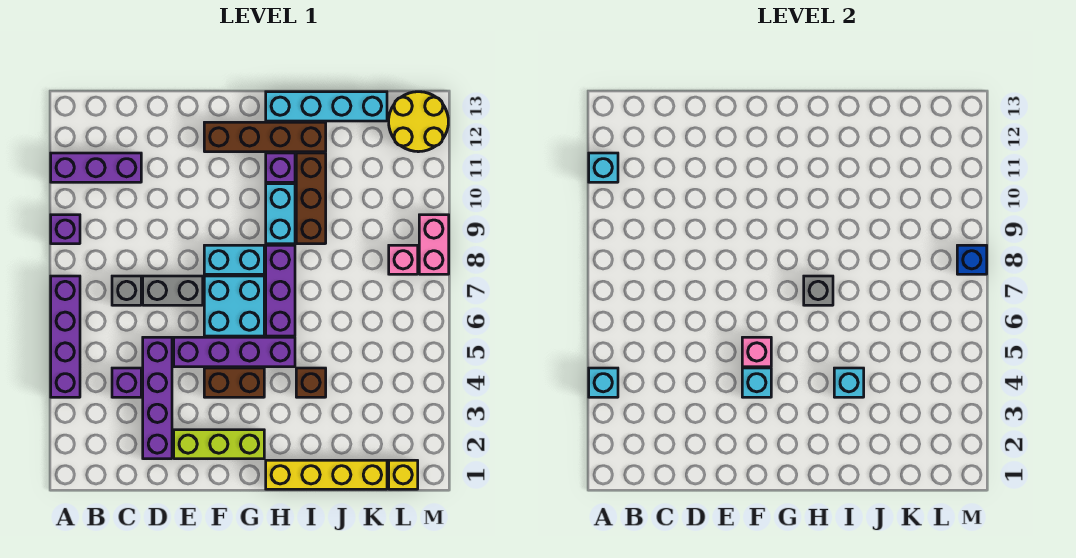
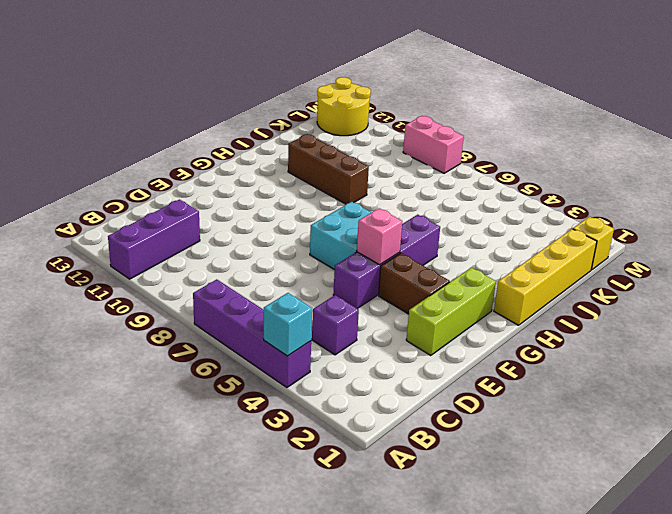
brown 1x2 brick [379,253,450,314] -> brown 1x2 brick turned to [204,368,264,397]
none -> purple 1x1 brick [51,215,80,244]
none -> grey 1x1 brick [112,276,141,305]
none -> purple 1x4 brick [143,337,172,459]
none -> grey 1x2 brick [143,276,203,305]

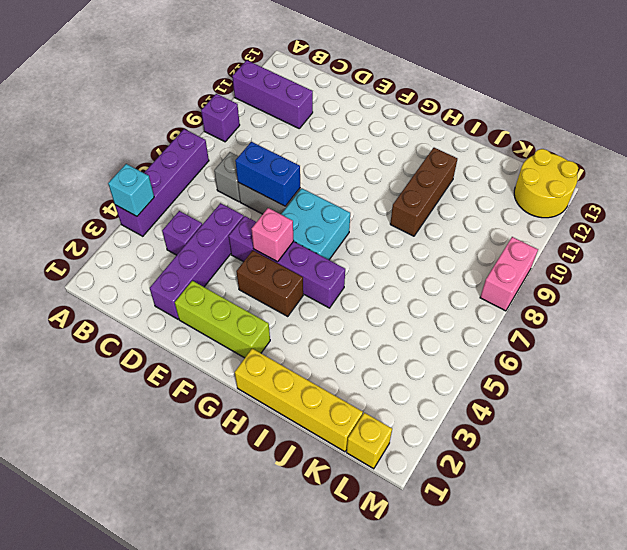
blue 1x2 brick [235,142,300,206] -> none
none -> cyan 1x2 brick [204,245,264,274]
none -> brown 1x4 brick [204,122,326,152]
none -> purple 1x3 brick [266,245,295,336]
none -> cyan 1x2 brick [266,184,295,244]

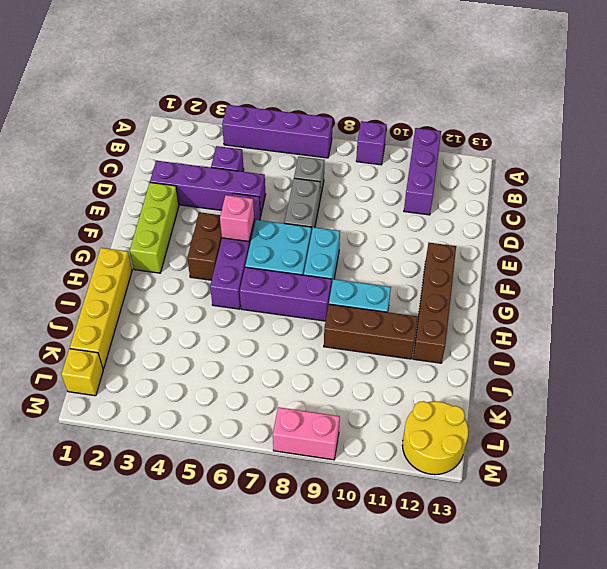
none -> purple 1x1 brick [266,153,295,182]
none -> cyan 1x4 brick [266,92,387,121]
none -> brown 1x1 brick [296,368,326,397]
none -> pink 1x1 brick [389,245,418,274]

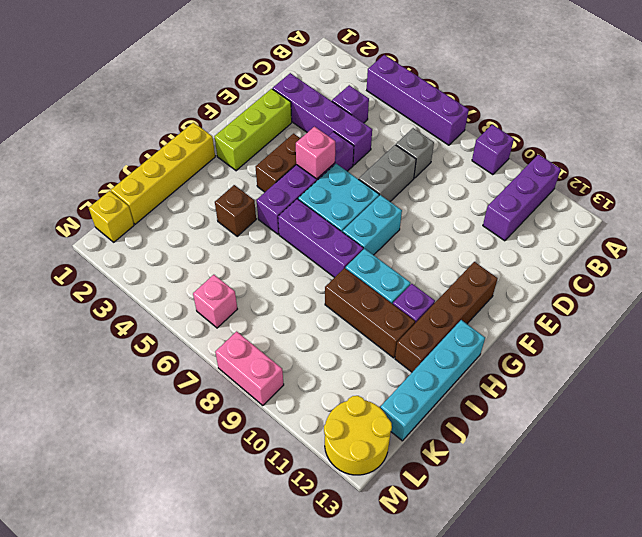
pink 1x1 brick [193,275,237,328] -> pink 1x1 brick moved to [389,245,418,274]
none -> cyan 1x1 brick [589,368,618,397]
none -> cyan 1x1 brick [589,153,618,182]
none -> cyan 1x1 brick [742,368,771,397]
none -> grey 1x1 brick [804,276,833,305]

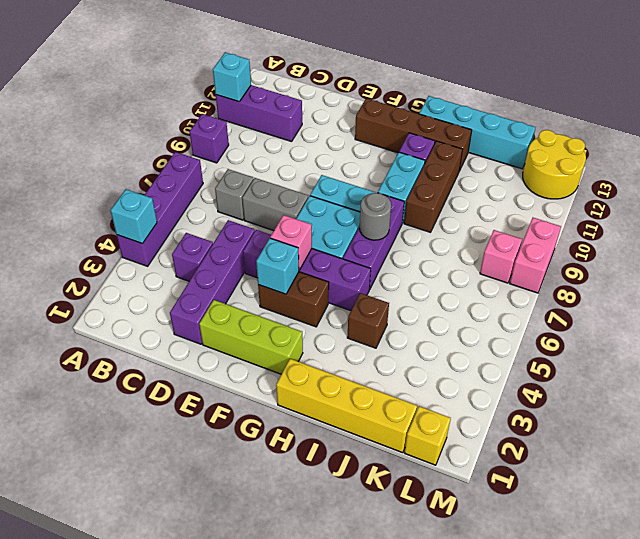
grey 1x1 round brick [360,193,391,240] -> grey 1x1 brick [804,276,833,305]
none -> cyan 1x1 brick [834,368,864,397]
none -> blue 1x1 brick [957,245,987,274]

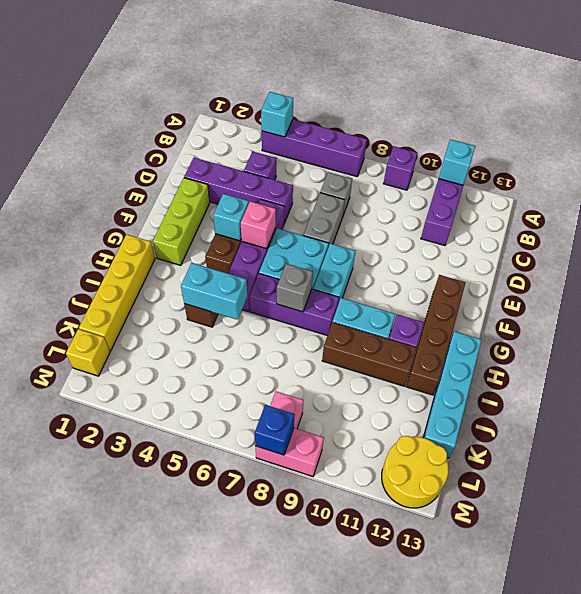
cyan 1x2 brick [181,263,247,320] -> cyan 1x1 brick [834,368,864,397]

..........

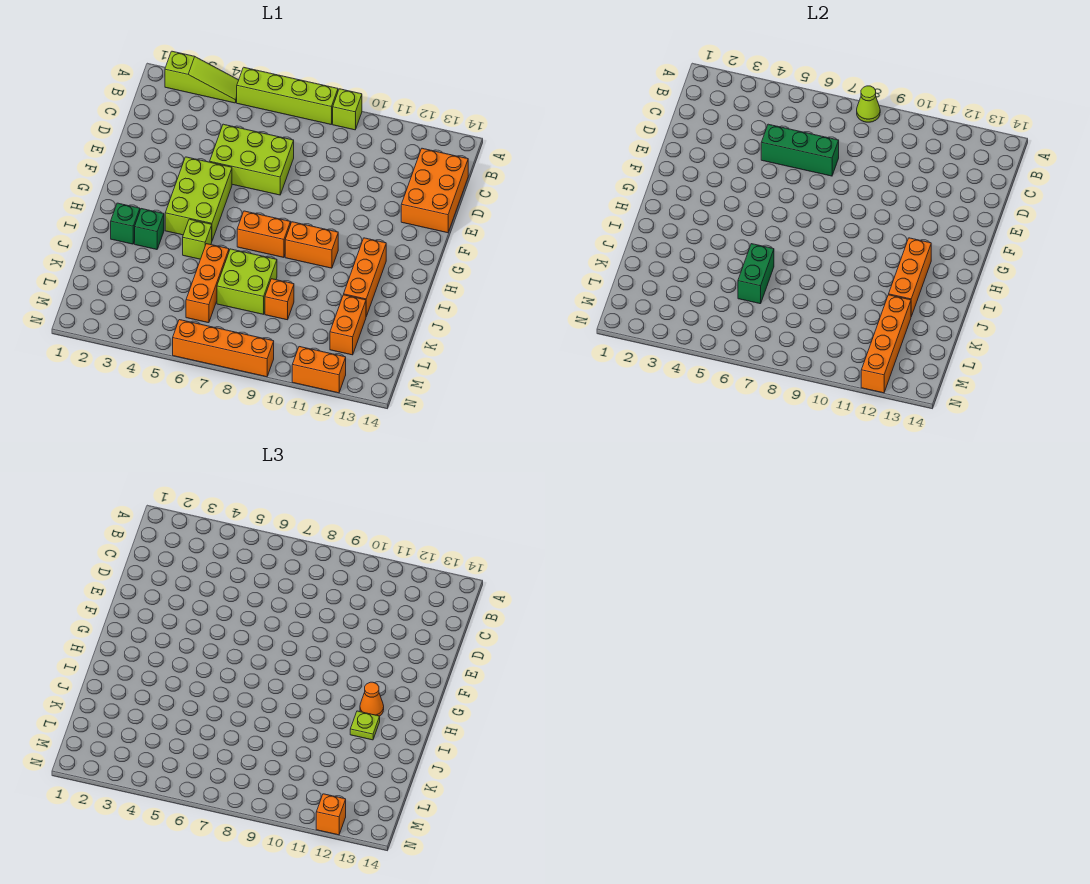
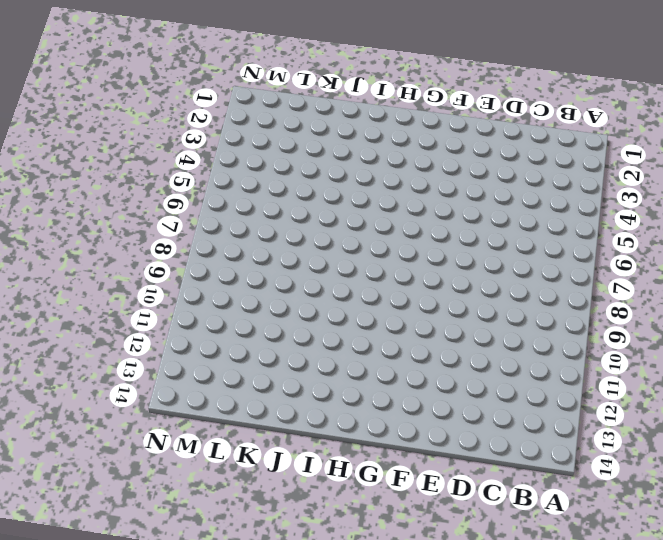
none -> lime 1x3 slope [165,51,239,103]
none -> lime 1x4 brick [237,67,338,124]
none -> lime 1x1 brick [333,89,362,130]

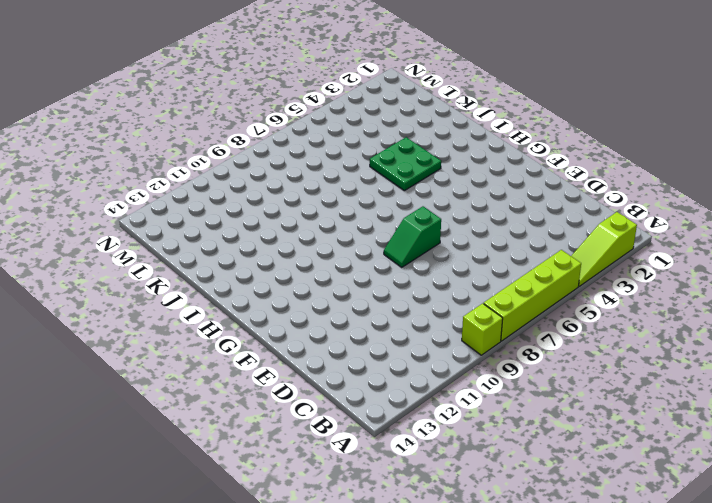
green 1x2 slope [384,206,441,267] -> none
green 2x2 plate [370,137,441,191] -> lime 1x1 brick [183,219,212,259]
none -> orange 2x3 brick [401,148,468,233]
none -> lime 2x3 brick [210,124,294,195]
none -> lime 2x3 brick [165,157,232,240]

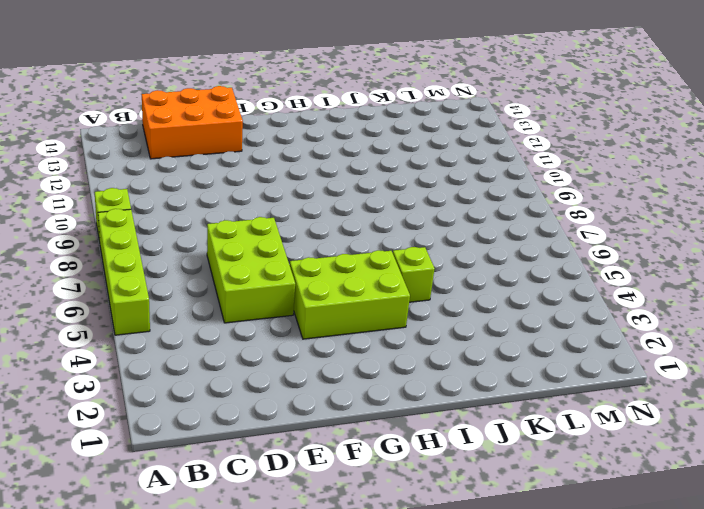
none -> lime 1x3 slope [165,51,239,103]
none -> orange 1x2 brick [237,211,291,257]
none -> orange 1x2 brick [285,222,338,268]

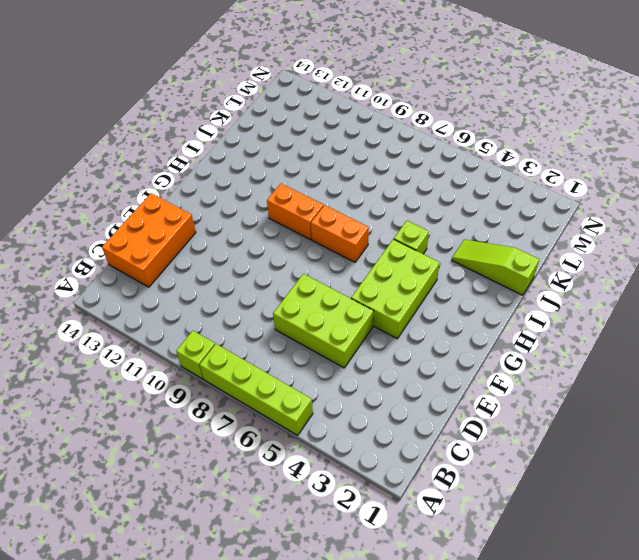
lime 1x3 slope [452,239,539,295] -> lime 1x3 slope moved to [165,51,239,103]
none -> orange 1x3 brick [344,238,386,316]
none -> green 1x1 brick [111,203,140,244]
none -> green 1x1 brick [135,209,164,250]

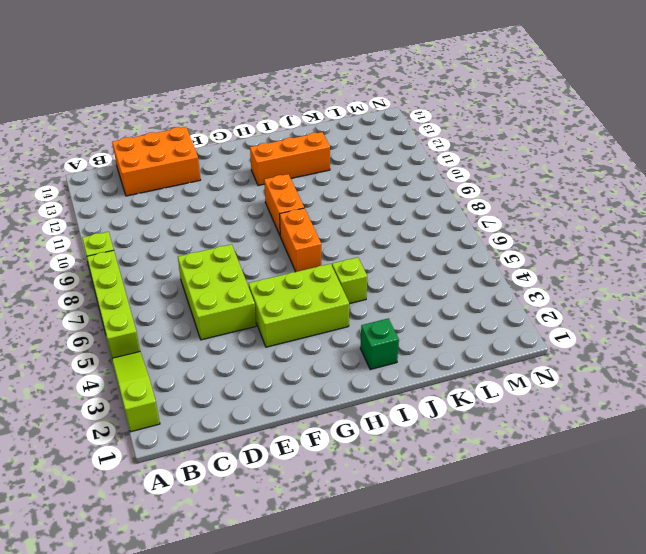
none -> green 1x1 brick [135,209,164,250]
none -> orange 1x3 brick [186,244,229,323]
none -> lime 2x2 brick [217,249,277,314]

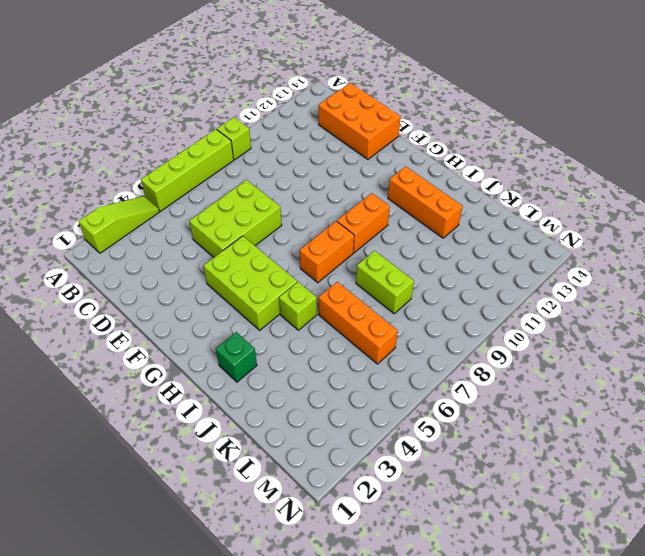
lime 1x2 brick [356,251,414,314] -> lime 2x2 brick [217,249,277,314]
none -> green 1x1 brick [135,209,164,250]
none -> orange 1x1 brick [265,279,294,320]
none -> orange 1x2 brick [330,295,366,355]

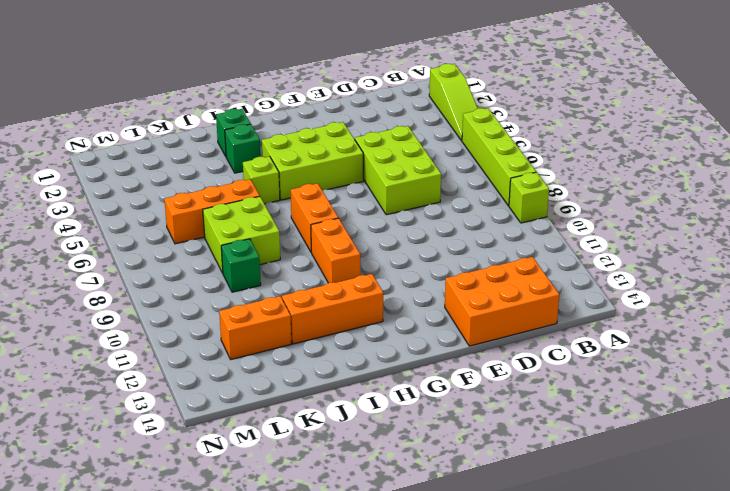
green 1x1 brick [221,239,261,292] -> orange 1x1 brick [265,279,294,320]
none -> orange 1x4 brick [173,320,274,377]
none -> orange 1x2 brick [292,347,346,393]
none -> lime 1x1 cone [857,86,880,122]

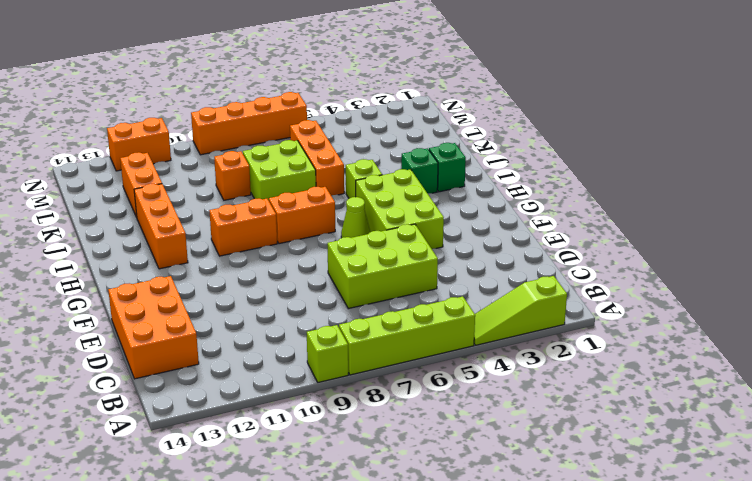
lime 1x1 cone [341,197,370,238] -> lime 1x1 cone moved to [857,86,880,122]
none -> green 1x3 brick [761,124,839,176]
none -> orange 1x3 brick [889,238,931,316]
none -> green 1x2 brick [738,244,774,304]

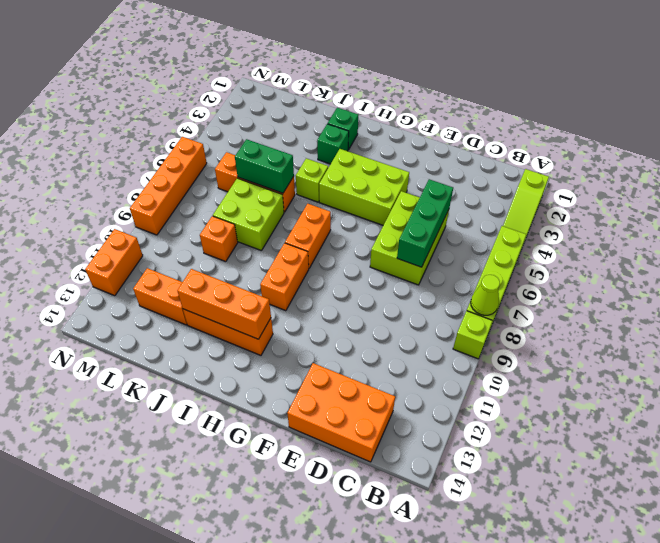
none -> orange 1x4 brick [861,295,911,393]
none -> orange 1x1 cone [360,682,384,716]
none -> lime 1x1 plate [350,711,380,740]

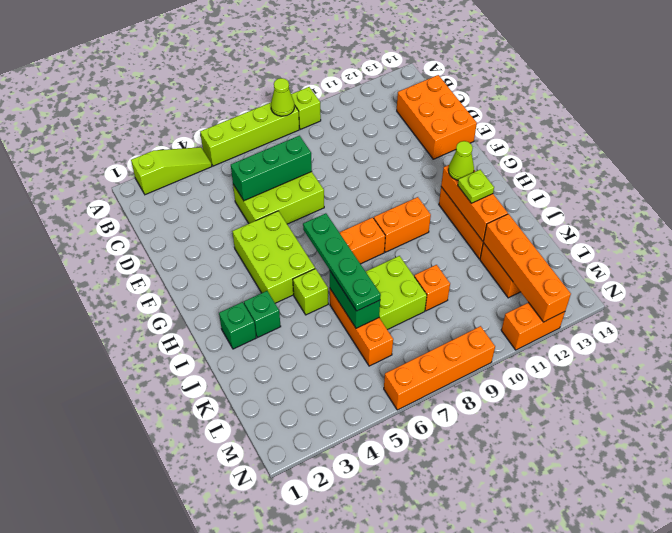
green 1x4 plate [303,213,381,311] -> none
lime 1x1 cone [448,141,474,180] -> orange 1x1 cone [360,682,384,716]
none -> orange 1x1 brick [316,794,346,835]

..........

**Directions for this task**
Of all the material above, only the lines from the one that has "none -> orange 1x1 brick [265,279,294,320]" down to the one that has "lime 1x1 cone [341,197,370,238]" are to be written out, exactly and with both ends included. Pictures are skipped.

**Expected answer**
none -> orange 1x1 brick [265,279,294,320]
none -> orange 1x2 brick [330,295,366,355]

green 1x1 brick [221,239,261,292] -> orange 1x1 brick [265,279,294,320]
none -> orange 1x4 brick [173,320,274,377]
none -> orange 1x2 brick [292,347,346,393]
none -> lime 1x1 cone [857,86,880,122]

lime 1x1 cone [341,197,370,238] -> lime 1x1 cone moved to [857,86,880,122]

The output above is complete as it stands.